● **TASK DIRECTIONS**
Find the line that contains "grey brick H3:I3", then repeat it and each line after it to the end of the records, exactly.

● **GIVEN ENTRIES**
════════

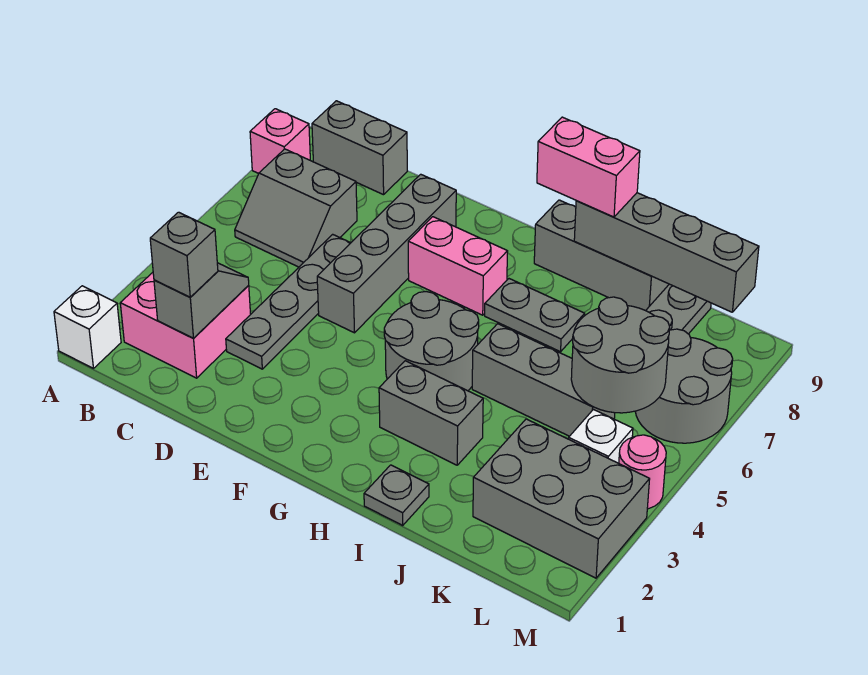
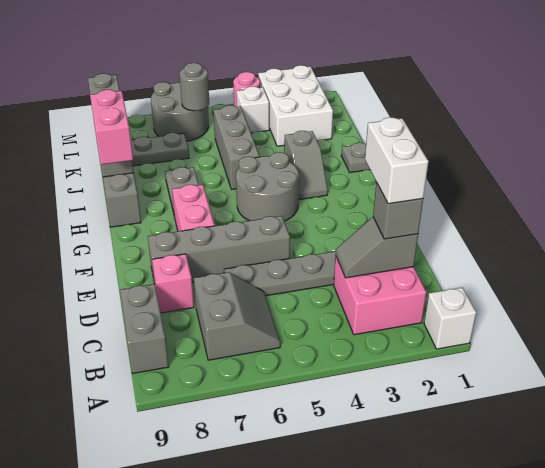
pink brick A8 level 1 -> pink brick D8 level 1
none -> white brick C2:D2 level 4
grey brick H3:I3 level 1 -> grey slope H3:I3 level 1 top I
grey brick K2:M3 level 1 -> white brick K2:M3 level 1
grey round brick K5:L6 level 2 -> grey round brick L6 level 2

════════

● **FINAL ANSWER**
grey brick H3:I3 level 1 -> grey slope H3:I3 level 1 top I
grey brick K2:M3 level 1 -> white brick K2:M3 level 1
grey round brick K5:L6 level 2 -> grey round brick L6 level 2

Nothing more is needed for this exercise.